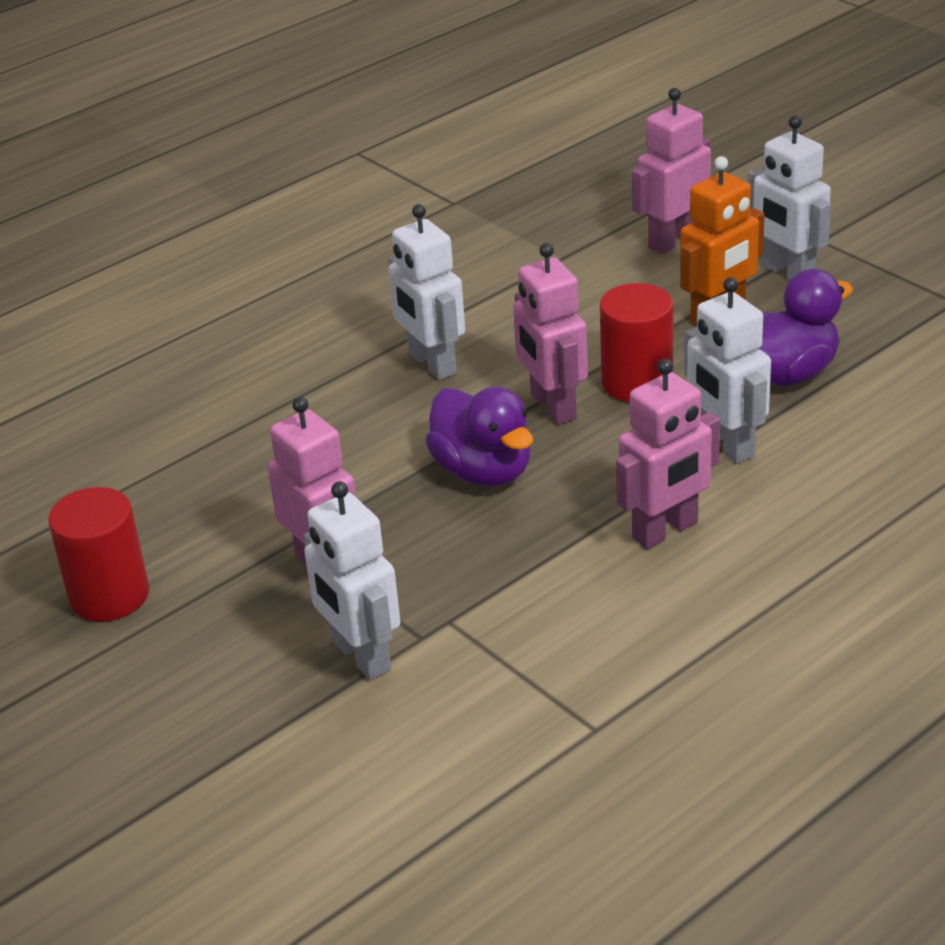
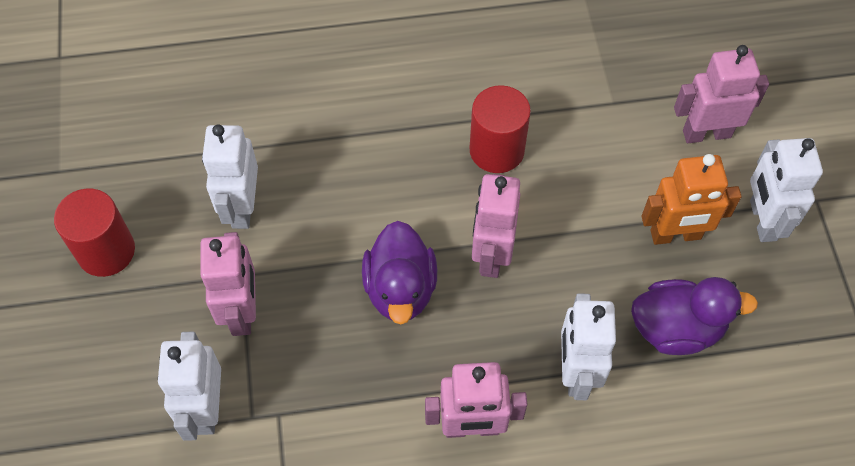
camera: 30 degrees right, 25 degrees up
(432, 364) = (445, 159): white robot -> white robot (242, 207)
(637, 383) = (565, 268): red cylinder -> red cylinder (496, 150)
* * *
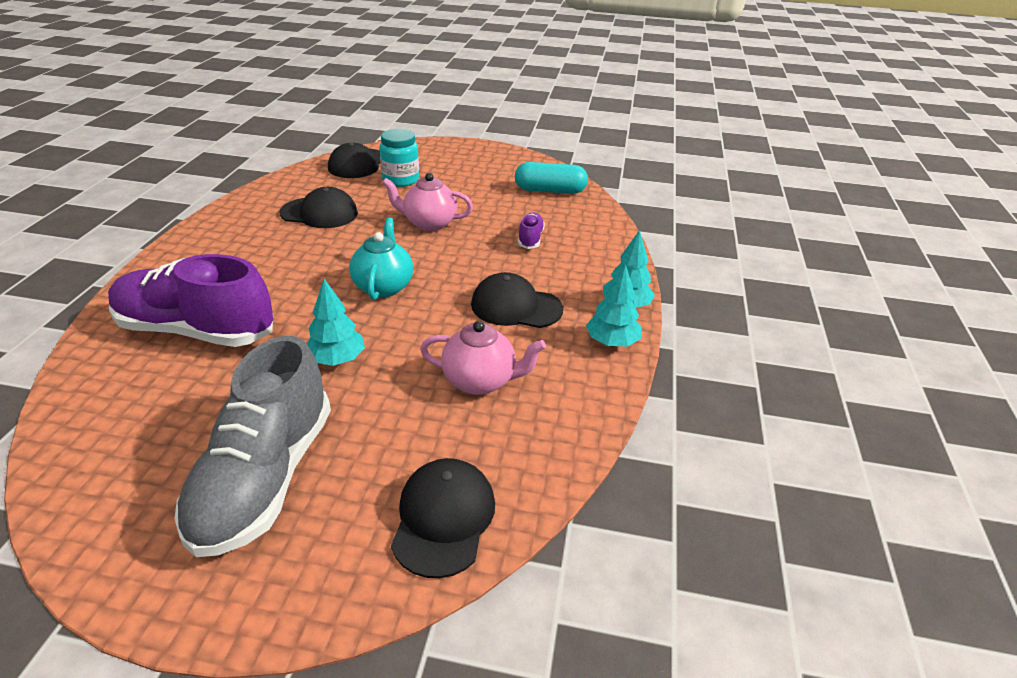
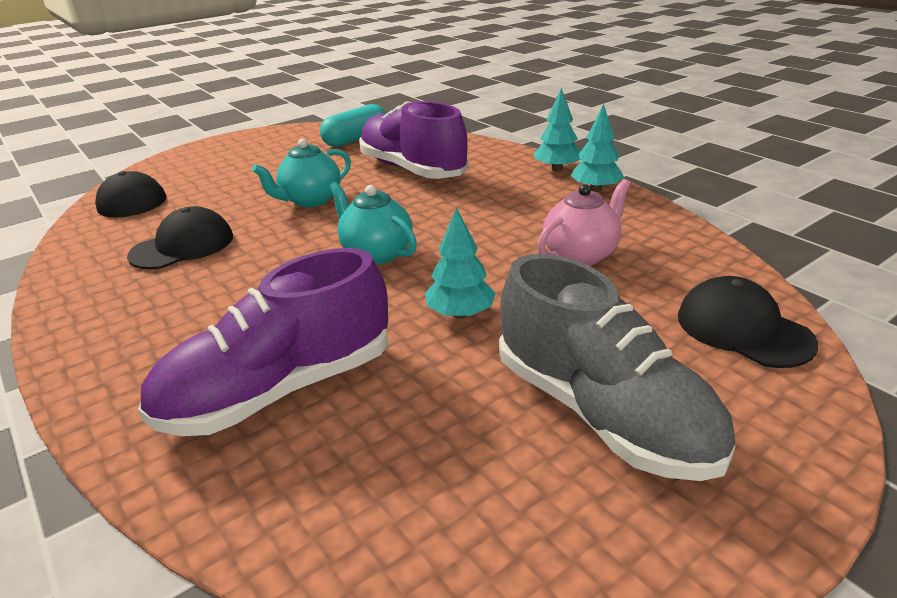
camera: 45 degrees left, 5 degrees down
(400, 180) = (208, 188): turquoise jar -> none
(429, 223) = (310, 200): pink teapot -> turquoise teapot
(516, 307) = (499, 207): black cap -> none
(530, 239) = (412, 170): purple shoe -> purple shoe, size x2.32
==
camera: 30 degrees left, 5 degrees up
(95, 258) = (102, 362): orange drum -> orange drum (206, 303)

(PROBLEM TO WORK ON)
Where a line above includes "none", copy that line.

(ANSWER)
(400, 180) = (208, 188): turquoise jar -> none
(516, 307) = (499, 207): black cap -> none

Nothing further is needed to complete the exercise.